*EXERCISE GOAL:* Below are some records. Reproduce them exactly from their first line through the line with "purple rolling pin: 9 -> 7", inclusive.

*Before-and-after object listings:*
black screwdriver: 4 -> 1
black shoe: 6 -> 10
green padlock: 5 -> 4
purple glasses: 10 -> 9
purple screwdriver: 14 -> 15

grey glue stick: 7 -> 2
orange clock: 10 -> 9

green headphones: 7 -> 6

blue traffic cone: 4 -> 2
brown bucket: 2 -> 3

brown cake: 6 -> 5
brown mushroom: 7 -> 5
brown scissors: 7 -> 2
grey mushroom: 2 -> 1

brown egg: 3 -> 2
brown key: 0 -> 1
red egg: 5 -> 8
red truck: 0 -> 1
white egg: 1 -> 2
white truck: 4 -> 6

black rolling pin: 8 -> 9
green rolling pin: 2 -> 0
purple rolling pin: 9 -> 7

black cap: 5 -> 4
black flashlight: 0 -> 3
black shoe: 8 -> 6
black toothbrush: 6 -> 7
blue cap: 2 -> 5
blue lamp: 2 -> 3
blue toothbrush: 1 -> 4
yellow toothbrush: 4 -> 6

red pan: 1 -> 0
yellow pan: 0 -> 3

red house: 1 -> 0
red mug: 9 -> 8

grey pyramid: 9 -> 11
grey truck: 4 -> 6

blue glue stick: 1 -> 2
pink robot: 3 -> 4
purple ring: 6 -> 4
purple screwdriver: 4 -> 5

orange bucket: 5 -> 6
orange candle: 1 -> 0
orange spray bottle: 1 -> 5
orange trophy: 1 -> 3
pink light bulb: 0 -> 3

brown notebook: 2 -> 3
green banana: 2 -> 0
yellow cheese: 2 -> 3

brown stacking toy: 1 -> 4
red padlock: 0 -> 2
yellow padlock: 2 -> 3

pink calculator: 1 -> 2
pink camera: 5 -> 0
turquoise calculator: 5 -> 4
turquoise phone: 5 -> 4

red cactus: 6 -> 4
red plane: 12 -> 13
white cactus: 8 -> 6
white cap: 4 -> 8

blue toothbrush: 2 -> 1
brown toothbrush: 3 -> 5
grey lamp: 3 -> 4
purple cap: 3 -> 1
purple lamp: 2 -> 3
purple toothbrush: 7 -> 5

*TASK SOLUTION:*
black screwdriver: 4 -> 1
black shoe: 6 -> 10
green padlock: 5 -> 4
purple glasses: 10 -> 9
purple screwdriver: 14 -> 15

grey glue stick: 7 -> 2
orange clock: 10 -> 9

green headphones: 7 -> 6

blue traffic cone: 4 -> 2
brown bucket: 2 -> 3

brown cake: 6 -> 5
brown mushroom: 7 -> 5
brown scissors: 7 -> 2
grey mushroom: 2 -> 1

brown egg: 3 -> 2
brown key: 0 -> 1
red egg: 5 -> 8
red truck: 0 -> 1
white egg: 1 -> 2
white truck: 4 -> 6

black rolling pin: 8 -> 9
green rolling pin: 2 -> 0
purple rolling pin: 9 -> 7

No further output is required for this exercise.